Start of Dataset records

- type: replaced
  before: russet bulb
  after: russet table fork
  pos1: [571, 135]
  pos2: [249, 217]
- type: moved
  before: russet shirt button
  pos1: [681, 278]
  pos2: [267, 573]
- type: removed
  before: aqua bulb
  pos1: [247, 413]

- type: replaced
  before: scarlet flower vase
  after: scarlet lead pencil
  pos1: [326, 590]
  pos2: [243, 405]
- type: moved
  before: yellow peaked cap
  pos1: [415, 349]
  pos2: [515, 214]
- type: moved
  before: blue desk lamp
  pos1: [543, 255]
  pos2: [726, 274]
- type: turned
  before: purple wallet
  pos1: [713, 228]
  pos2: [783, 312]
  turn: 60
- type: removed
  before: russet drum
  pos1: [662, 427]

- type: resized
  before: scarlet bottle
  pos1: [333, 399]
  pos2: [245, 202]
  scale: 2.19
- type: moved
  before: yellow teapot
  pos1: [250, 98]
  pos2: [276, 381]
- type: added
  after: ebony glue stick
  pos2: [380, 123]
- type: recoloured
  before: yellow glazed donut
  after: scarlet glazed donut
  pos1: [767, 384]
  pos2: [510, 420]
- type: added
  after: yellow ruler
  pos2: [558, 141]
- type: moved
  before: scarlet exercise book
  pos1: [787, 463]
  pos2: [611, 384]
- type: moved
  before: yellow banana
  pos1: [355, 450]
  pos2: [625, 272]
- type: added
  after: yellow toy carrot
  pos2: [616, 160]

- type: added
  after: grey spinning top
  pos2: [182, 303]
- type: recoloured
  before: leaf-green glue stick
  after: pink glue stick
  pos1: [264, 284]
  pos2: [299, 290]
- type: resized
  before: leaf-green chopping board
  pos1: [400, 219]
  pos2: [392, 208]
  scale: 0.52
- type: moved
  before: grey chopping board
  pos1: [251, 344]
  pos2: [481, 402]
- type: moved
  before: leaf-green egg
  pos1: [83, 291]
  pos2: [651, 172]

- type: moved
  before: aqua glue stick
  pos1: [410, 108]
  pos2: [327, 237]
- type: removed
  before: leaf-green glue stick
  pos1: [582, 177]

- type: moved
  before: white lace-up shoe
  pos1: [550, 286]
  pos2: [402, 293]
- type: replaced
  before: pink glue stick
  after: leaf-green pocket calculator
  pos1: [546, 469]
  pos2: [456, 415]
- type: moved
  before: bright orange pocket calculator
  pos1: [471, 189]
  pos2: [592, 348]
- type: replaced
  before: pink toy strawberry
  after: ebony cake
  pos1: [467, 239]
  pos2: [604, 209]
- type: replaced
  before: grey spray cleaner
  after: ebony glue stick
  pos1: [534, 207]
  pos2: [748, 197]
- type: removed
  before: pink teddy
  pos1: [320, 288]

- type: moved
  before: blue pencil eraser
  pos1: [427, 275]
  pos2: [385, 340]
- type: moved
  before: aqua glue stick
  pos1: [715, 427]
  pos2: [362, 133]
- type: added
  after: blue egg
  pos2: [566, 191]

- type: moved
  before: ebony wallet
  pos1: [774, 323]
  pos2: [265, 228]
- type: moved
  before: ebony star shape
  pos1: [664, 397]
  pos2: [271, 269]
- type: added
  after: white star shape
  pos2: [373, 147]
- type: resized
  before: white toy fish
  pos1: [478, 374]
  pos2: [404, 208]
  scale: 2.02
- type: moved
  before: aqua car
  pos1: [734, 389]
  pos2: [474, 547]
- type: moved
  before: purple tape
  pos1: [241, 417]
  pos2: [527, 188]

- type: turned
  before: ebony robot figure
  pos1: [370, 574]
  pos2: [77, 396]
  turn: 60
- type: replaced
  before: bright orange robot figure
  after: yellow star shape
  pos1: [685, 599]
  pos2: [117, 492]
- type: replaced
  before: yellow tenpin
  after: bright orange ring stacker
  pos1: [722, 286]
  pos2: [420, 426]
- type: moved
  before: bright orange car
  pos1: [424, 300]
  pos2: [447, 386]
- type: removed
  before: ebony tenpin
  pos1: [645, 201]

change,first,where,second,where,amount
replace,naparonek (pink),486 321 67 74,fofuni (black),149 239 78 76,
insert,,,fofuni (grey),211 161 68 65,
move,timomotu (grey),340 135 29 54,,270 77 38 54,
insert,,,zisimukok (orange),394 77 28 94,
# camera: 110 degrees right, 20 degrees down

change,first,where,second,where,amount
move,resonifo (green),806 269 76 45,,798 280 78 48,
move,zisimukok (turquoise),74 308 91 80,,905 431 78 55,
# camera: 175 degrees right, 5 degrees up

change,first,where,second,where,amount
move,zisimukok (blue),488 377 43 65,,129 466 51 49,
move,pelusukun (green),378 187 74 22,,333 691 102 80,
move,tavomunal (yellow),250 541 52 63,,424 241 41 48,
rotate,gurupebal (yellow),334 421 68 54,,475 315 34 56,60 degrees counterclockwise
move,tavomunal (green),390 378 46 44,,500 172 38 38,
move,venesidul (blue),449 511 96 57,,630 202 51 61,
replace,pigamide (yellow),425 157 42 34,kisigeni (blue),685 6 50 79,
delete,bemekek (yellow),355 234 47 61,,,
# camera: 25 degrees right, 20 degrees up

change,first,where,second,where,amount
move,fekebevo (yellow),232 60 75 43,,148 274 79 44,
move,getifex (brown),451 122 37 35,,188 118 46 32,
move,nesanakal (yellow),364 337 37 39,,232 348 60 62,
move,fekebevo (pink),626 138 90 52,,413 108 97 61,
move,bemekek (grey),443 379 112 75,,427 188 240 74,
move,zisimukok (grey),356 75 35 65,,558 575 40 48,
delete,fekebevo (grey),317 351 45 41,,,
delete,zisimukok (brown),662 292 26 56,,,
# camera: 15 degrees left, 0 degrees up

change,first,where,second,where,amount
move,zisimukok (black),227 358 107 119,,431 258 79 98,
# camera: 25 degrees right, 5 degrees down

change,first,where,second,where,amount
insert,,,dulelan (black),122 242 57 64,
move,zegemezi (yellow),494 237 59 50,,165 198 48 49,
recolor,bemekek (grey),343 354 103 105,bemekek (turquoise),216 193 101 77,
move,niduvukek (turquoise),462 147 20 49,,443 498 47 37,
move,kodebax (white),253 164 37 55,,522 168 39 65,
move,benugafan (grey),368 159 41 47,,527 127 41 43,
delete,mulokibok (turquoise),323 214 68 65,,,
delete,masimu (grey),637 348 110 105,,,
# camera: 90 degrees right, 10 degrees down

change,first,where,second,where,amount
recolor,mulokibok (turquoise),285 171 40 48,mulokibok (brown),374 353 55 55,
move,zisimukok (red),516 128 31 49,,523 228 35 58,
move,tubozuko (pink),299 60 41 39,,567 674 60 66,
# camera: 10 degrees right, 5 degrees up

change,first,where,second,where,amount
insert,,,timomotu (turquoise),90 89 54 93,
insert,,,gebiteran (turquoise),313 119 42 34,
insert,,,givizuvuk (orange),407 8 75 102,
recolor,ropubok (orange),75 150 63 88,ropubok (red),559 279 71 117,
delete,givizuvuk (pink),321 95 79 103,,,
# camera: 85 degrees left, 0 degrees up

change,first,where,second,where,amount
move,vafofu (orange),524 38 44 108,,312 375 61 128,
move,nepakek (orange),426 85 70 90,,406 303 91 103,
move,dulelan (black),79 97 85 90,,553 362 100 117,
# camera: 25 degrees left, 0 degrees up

End of Dataset records

How many lines of the data above include the word "bulb"? Only that number should be returned.

#### Output
2